=== Section Start ===

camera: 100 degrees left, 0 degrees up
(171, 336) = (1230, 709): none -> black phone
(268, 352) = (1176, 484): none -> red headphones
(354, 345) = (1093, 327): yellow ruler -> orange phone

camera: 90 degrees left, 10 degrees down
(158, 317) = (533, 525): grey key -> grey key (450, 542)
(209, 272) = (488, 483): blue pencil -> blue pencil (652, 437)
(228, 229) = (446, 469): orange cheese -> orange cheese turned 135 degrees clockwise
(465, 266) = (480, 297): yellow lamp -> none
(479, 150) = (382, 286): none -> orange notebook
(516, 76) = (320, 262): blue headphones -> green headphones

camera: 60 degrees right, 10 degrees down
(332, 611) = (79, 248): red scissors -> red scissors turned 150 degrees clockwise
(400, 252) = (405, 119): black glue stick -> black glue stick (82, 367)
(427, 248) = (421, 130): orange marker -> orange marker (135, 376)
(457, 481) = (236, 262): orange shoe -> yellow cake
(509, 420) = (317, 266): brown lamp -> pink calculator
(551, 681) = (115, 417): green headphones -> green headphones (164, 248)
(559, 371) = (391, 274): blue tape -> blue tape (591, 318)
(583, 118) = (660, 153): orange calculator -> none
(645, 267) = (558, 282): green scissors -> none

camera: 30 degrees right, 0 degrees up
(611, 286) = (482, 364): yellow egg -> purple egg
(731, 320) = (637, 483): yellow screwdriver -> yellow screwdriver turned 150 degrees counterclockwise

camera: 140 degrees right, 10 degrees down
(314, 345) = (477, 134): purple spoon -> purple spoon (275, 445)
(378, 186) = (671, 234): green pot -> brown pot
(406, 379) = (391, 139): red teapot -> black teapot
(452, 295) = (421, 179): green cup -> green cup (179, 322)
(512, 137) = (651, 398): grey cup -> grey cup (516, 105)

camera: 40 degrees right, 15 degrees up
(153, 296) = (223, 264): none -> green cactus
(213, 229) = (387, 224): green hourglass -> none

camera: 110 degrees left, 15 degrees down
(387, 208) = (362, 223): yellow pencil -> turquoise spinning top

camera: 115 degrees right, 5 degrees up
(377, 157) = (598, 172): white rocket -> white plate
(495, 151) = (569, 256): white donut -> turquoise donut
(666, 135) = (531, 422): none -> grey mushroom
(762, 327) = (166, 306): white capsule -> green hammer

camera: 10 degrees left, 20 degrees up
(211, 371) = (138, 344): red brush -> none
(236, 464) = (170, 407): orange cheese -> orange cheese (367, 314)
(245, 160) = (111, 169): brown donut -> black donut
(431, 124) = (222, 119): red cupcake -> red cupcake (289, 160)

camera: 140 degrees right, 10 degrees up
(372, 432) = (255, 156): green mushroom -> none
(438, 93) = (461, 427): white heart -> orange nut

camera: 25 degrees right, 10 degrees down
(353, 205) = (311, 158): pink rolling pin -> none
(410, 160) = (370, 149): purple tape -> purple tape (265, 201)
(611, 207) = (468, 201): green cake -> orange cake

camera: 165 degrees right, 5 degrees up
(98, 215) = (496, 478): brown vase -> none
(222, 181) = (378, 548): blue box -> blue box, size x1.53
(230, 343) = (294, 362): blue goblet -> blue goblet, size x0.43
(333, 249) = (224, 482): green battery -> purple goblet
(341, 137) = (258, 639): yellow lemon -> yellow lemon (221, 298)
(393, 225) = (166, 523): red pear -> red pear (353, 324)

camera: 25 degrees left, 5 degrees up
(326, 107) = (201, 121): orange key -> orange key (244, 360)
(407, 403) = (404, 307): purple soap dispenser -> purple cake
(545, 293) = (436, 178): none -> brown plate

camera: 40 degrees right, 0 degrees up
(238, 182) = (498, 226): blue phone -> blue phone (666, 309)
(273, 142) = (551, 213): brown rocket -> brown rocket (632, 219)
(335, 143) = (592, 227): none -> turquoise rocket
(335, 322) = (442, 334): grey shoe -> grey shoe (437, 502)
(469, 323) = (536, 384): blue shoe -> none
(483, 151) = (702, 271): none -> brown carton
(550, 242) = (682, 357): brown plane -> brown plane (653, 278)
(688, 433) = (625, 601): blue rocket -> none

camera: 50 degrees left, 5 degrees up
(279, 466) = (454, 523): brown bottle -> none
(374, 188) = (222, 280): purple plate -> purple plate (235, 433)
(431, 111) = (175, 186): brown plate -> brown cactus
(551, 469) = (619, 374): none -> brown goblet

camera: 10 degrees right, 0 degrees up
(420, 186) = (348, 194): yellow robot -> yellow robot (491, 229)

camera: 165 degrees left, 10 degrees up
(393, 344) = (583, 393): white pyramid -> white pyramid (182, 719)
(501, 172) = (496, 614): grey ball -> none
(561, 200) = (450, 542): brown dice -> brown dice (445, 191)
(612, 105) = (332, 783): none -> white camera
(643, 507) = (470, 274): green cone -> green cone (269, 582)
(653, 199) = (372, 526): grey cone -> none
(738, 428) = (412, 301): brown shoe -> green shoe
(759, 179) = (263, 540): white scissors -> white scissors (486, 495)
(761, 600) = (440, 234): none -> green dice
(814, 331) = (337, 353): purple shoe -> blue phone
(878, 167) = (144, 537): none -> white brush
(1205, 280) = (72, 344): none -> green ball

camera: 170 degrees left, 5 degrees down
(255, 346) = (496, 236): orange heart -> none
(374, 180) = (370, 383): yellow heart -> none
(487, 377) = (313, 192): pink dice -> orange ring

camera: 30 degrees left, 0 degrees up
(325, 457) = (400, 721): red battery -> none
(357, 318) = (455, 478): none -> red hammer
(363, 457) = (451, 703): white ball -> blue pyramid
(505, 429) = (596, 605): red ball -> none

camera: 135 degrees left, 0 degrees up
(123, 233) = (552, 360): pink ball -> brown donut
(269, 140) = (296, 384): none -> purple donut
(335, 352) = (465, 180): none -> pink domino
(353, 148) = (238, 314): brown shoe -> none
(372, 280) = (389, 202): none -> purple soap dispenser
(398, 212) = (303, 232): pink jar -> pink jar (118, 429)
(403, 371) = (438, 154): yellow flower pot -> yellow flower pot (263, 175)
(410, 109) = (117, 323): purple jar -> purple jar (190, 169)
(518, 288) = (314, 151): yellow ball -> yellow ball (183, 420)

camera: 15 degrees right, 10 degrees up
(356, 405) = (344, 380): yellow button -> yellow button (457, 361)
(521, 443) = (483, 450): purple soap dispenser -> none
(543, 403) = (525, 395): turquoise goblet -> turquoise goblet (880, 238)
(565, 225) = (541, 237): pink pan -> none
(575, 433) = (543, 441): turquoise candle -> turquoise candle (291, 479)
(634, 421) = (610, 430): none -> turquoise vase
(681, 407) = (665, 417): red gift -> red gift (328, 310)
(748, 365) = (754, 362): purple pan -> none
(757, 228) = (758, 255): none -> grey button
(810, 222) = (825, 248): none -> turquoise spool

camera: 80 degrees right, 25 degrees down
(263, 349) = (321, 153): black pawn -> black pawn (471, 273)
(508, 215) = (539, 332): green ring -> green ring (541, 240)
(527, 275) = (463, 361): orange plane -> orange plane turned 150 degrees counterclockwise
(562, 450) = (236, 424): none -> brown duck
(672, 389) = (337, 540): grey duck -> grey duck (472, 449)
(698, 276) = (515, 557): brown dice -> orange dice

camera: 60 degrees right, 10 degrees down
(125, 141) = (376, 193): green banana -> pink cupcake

=== Section End ===

_WHAT YOU NEED TO DO_
An exact copy of the listing above is what this exercise asks for.

_ANSWER BOX_
camera: 100 degrees left, 0 degrees up
(171, 336) = (1230, 709): none -> black phone
(268, 352) = (1176, 484): none -> red headphones
(354, 345) = (1093, 327): yellow ruler -> orange phone

camera: 90 degrees left, 10 degrees down
(158, 317) = (533, 525): grey key -> grey key (450, 542)
(209, 272) = (488, 483): blue pencil -> blue pencil (652, 437)
(228, 229) = (446, 469): orange cheese -> orange cheese turned 135 degrees clockwise
(465, 266) = (480, 297): yellow lamp -> none
(479, 150) = (382, 286): none -> orange notebook
(516, 76) = (320, 262): blue headphones -> green headphones

camera: 60 degrees right, 10 degrees down
(332, 611) = (79, 248): red scissors -> red scissors turned 150 degrees clockwise
(400, 252) = (405, 119): black glue stick -> black glue stick (82, 367)
(427, 248) = (421, 130): orange marker -> orange marker (135, 376)
(457, 481) = (236, 262): orange shoe -> yellow cake
(509, 420) = (317, 266): brown lamp -> pink calculator
(551, 681) = (115, 417): green headphones -> green headphones (164, 248)
(559, 371) = (391, 274): blue tape -> blue tape (591, 318)
(583, 118) = (660, 153): orange calculator -> none
(645, 267) = (558, 282): green scissors -> none

camera: 30 degrees right, 0 degrees up
(611, 286) = (482, 364): yellow egg -> purple egg
(731, 320) = (637, 483): yellow screwdriver -> yellow screwdriver turned 150 degrees counterclockwise

camera: 140 degrees right, 10 degrees down
(314, 345) = (477, 134): purple spoon -> purple spoon (275, 445)
(378, 186) = (671, 234): green pot -> brown pot
(406, 379) = (391, 139): red teapot -> black teapot
(452, 295) = (421, 179): green cup -> green cup (179, 322)
(512, 137) = (651, 398): grey cup -> grey cup (516, 105)

camera: 40 degrees right, 15 degrees up
(153, 296) = (223, 264): none -> green cactus
(213, 229) = (387, 224): green hourglass -> none

camera: 110 degrees left, 15 degrees down
(387, 208) = (362, 223): yellow pencil -> turquoise spinning top

camera: 115 degrees right, 5 degrees up
(377, 157) = (598, 172): white rocket -> white plate
(495, 151) = (569, 256): white donut -> turquoise donut
(666, 135) = (531, 422): none -> grey mushroom
(762, 327) = (166, 306): white capsule -> green hammer

camera: 10 degrees left, 20 degrees up
(211, 371) = (138, 344): red brush -> none
(236, 464) = (170, 407): orange cheese -> orange cheese (367, 314)
(245, 160) = (111, 169): brown donut -> black donut
(431, 124) = (222, 119): red cupcake -> red cupcake (289, 160)

camera: 140 degrees right, 10 degrees up
(372, 432) = (255, 156): green mushroom -> none
(438, 93) = (461, 427): white heart -> orange nut

camera: 25 degrees right, 10 degrees down
(353, 205) = (311, 158): pink rolling pin -> none
(410, 160) = (370, 149): purple tape -> purple tape (265, 201)
(611, 207) = (468, 201): green cake -> orange cake

camera: 165 degrees right, 5 degrees up
(98, 215) = (496, 478): brown vase -> none
(222, 181) = (378, 548): blue box -> blue box, size x1.53
(230, 343) = (294, 362): blue goblet -> blue goblet, size x0.43
(333, 249) = (224, 482): green battery -> purple goblet
(341, 137) = (258, 639): yellow lemon -> yellow lemon (221, 298)
(393, 225) = (166, 523): red pear -> red pear (353, 324)

camera: 25 degrees left, 5 degrees up
(326, 107) = (201, 121): orange key -> orange key (244, 360)
(407, 403) = (404, 307): purple soap dispenser -> purple cake
(545, 293) = (436, 178): none -> brown plate

camera: 40 degrees right, 0 degrees up
(238, 182) = (498, 226): blue phone -> blue phone (666, 309)
(273, 142) = (551, 213): brown rocket -> brown rocket (632, 219)
(335, 143) = (592, 227): none -> turquoise rocket
(335, 322) = (442, 334): grey shoe -> grey shoe (437, 502)
(469, 323) = (536, 384): blue shoe -> none
(483, 151) = (702, 271): none -> brown carton
(550, 242) = (682, 357): brown plane -> brown plane (653, 278)
(688, 433) = (625, 601): blue rocket -> none

camera: 50 degrees left, 5 degrees up
(279, 466) = (454, 523): brown bottle -> none
(374, 188) = (222, 280): purple plate -> purple plate (235, 433)
(431, 111) = (175, 186): brown plate -> brown cactus
(551, 469) = (619, 374): none -> brown goblet

camera: 10 degrees right, 0 degrees up
(420, 186) = (348, 194): yellow robot -> yellow robot (491, 229)

camera: 165 degrees left, 10 degrees up
(393, 344) = (583, 393): white pyramid -> white pyramid (182, 719)
(501, 172) = (496, 614): grey ball -> none
(561, 200) = (450, 542): brown dice -> brown dice (445, 191)
(612, 105) = (332, 783): none -> white camera
(643, 507) = (470, 274): green cone -> green cone (269, 582)
(653, 199) = (372, 526): grey cone -> none
(738, 428) = (412, 301): brown shoe -> green shoe
(759, 179) = (263, 540): white scissors -> white scissors (486, 495)
(761, 600) = (440, 234): none -> green dice
(814, 331) = (337, 353): purple shoe -> blue phone
(878, 167) = (144, 537): none -> white brush
(1205, 280) = (72, 344): none -> green ball

camera: 170 degrees left, 5 degrees down
(255, 346) = (496, 236): orange heart -> none
(374, 180) = (370, 383): yellow heart -> none
(487, 377) = (313, 192): pink dice -> orange ring

camera: 30 degrees left, 0 degrees up
(325, 457) = (400, 721): red battery -> none
(357, 318) = (455, 478): none -> red hammer
(363, 457) = (451, 703): white ball -> blue pyramid
(505, 429) = (596, 605): red ball -> none

camera: 135 degrees left, 0 degrees up
(123, 233) = (552, 360): pink ball -> brown donut
(269, 140) = (296, 384): none -> purple donut
(335, 352) = (465, 180): none -> pink domino
(353, 148) = (238, 314): brown shoe -> none
(372, 280) = (389, 202): none -> purple soap dispenser
(398, 212) = (303, 232): pink jar -> pink jar (118, 429)
(403, 371) = (438, 154): yellow flower pot -> yellow flower pot (263, 175)
(410, 109) = (117, 323): purple jar -> purple jar (190, 169)
(518, 288) = (314, 151): yellow ball -> yellow ball (183, 420)

camera: 15 degrees right, 10 degrees up
(356, 405) = (344, 380): yellow button -> yellow button (457, 361)
(521, 443) = (483, 450): purple soap dispenser -> none
(543, 403) = (525, 395): turquoise goblet -> turquoise goblet (880, 238)
(565, 225) = (541, 237): pink pan -> none
(575, 433) = (543, 441): turquoise candle -> turquoise candle (291, 479)
(634, 421) = (610, 430): none -> turquoise vase
(681, 407) = (665, 417): red gift -> red gift (328, 310)
(748, 365) = (754, 362): purple pan -> none
(757, 228) = (758, 255): none -> grey button
(810, 222) = (825, 248): none -> turquoise spool

camera: 80 degrees right, 25 degrees down
(263, 349) = (321, 153): black pawn -> black pawn (471, 273)
(508, 215) = (539, 332): green ring -> green ring (541, 240)
(527, 275) = (463, 361): orange plane -> orange plane turned 150 degrees counterclockwise
(562, 450) = (236, 424): none -> brown duck
(672, 389) = (337, 540): grey duck -> grey duck (472, 449)
(698, 276) = (515, 557): brown dice -> orange dice

camera: 60 degrees right, 10 degrees down
(125, 141) = (376, 193): green banana -> pink cupcake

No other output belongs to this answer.